**DIRECTIONS FOR THIS TASK:** Set the pictures aside and write down, exactly as they appear, the lines from the one containing "black brick A8:B8" through the end of the material.
*** EXERCISE DATA
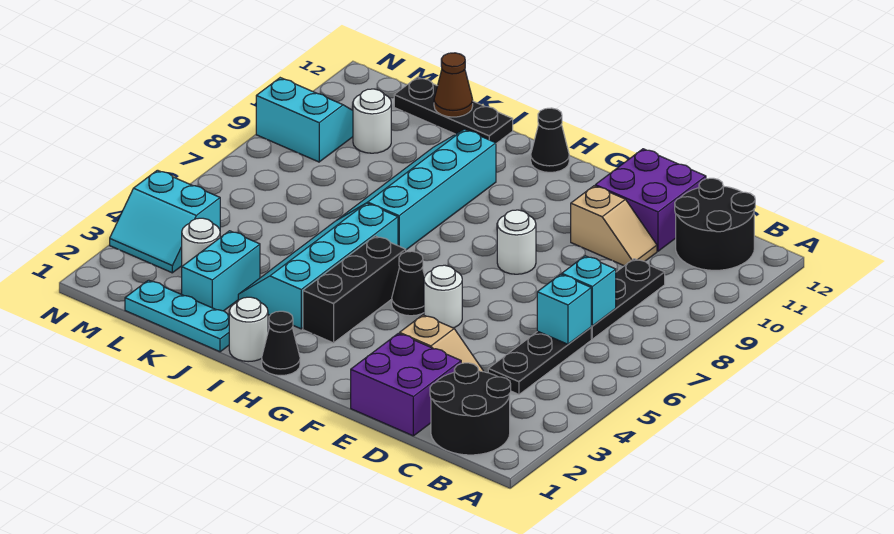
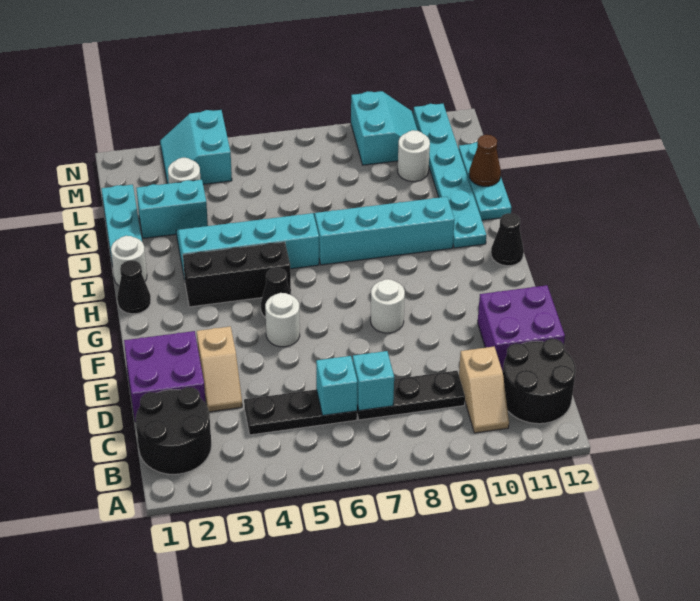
tan slope D10:E10 level 1 top E -> tan slope B10:C10 level 1 top C
none -> cyan plate I11:N11 level 1
black plate J12:L12 level 1 -> cyan plate J12:L12 level 1

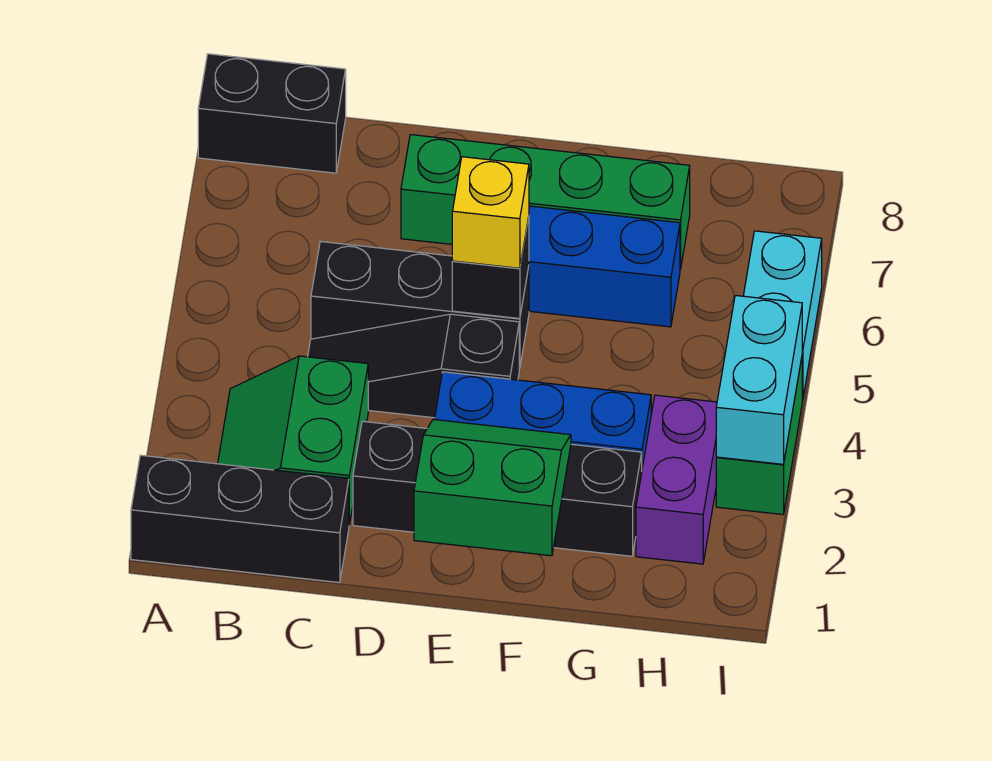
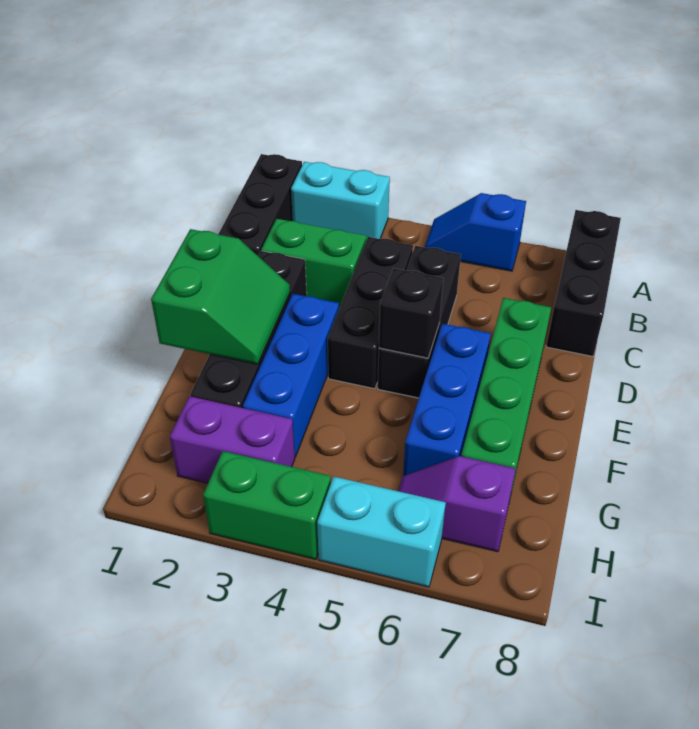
none -> blue slope A5:A6 level 1 top 6
black brick A8:B8 level 1 -> black brick A8:C8 level 1
black slope C4:E4 level 1 top E -> black brick C4:E4 level 1
yellow brick E5 level 3 -> none
none -> purple slope H6:H7 level 1 top 7
cyan brick I3:I4 level 2 -> cyan brick A2:A3 level 1

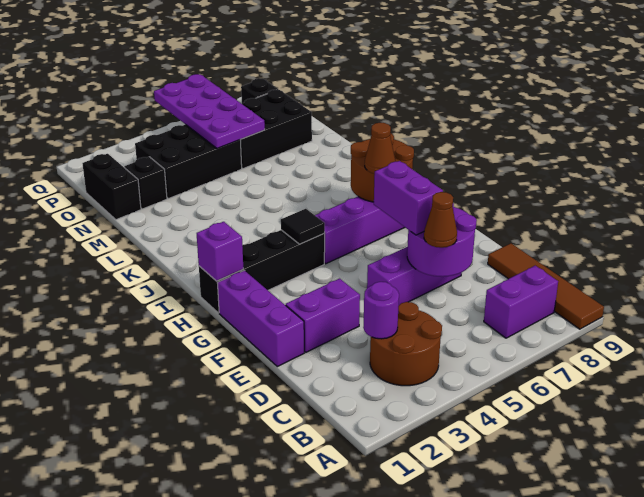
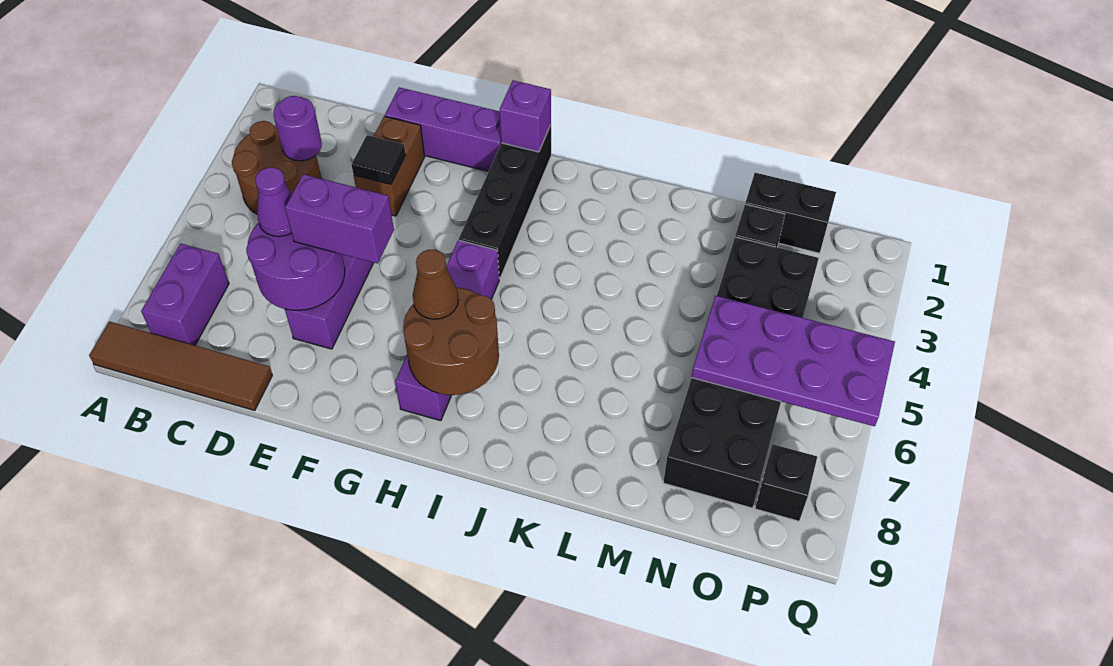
brown cone D6 level 3 -> purple cone D6 level 3
purple brick E2:E3 level 1 -> brown brick E2:E3 level 1
black tile H4 level 2 -> black tile E3 level 2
******
**ANSWER FOR THE TASK:**
black brick A8:B8 level 1 -> black brick A8:C8 level 1
black slope C4:E4 level 1 top E -> black brick C4:E4 level 1
yellow brick E5 level 3 -> none
none -> purple slope H6:H7 level 1 top 7
cyan brick I3:I4 level 2 -> cyan brick A2:A3 level 1

brown cone D6 level 3 -> purple cone D6 level 3
purple brick E2:E3 level 1 -> brown brick E2:E3 level 1
black tile H4 level 2 -> black tile E3 level 2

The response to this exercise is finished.